#### [What to do]
Write out each record below exactly, but not the pictures.
------ Task input
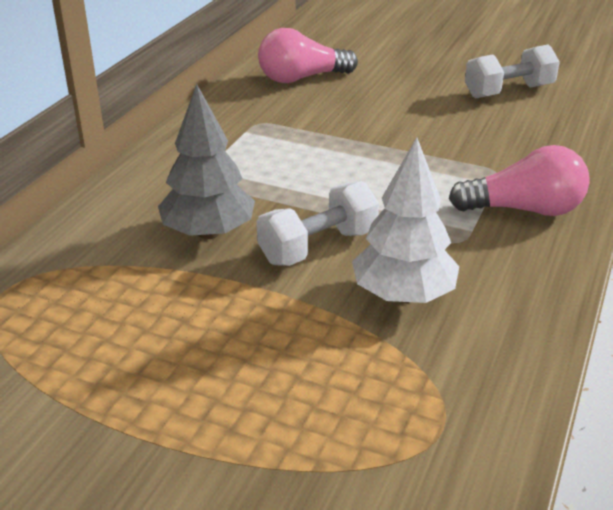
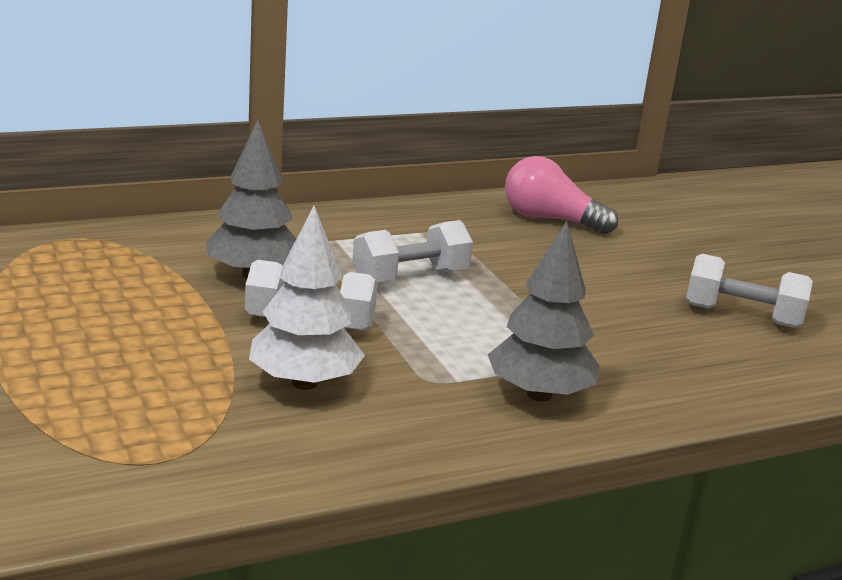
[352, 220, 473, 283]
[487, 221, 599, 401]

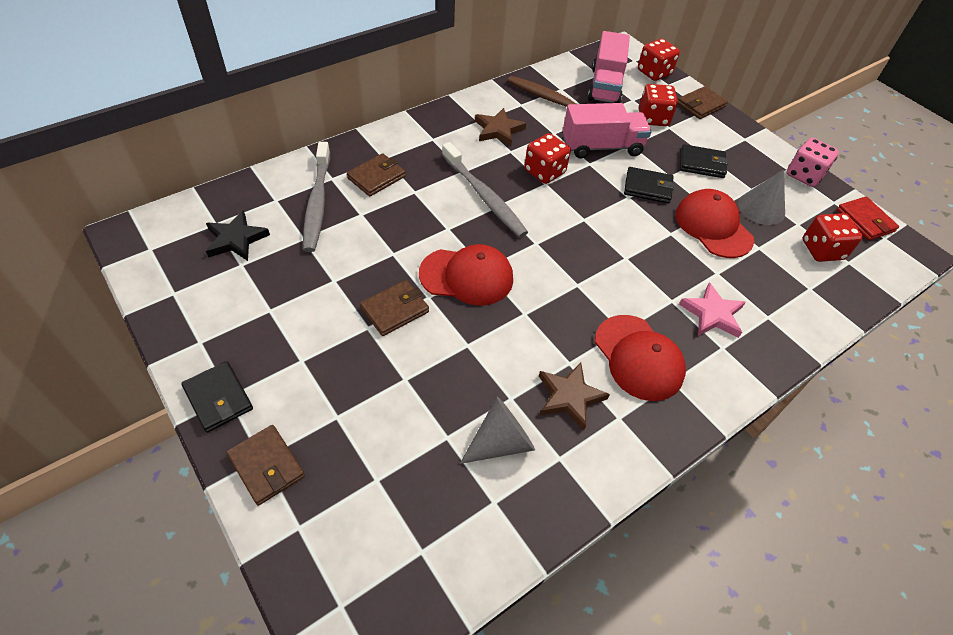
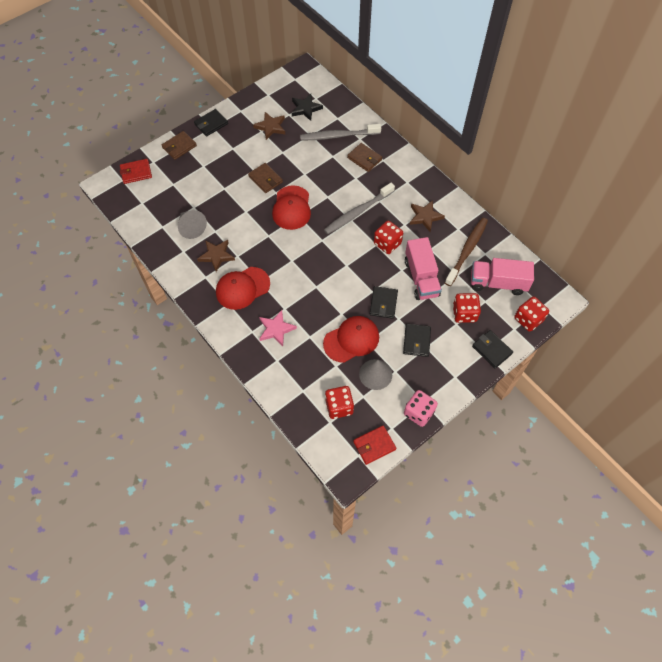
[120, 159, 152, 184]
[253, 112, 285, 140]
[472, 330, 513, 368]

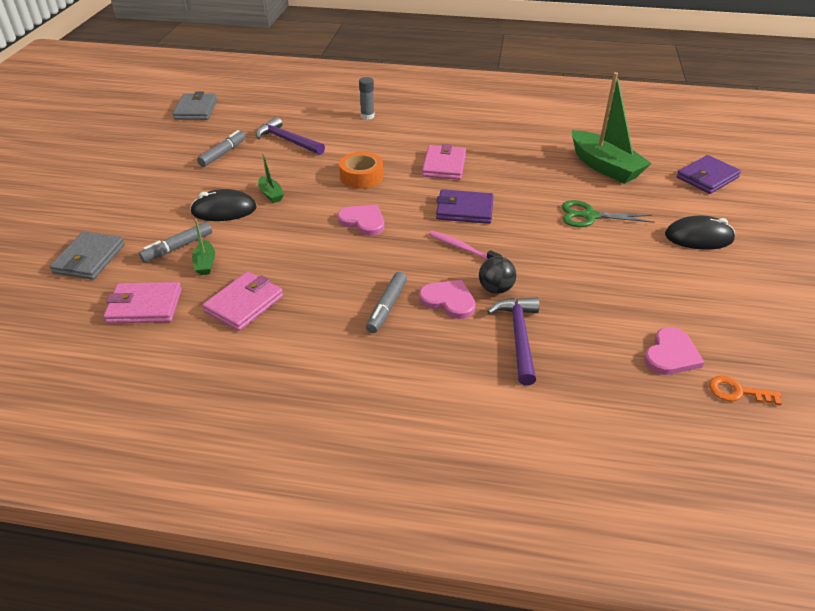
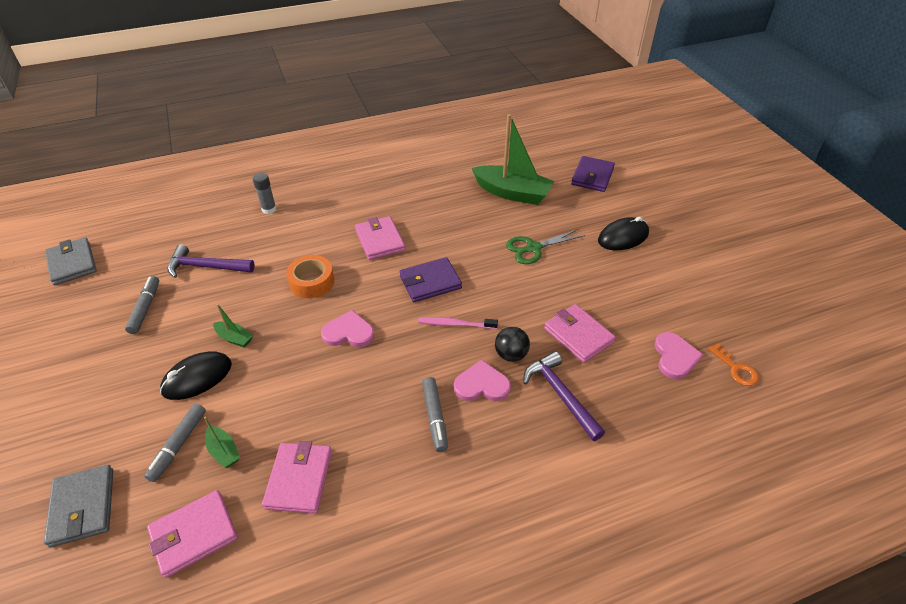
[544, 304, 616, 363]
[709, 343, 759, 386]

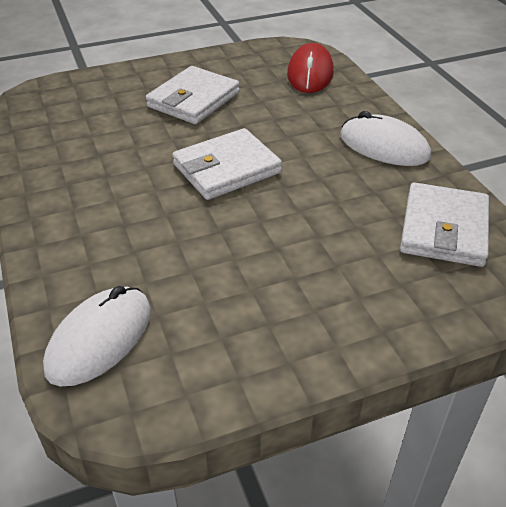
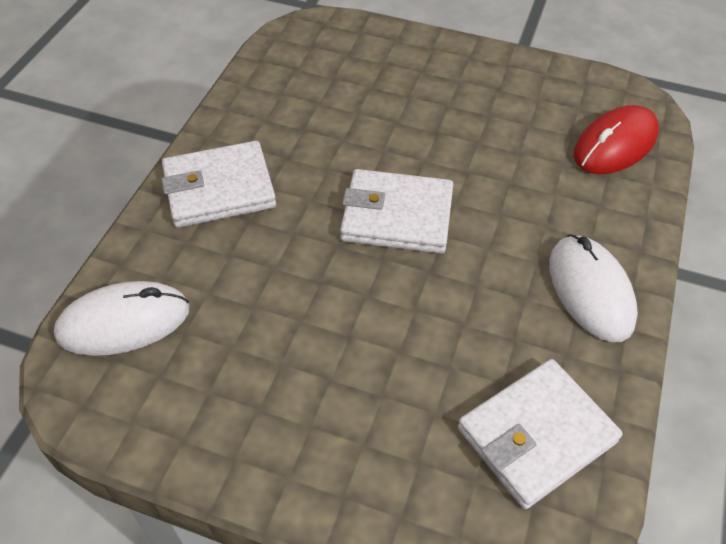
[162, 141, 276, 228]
------------
#### [Response below]
[352, 220, 473, 283]
[487, 221, 599, 401]

[120, 159, 152, 184]
[253, 112, 285, 140]
[472, 330, 513, 368]

[544, 304, 616, 363]
[709, 343, 759, 386]

[162, 141, 276, 228]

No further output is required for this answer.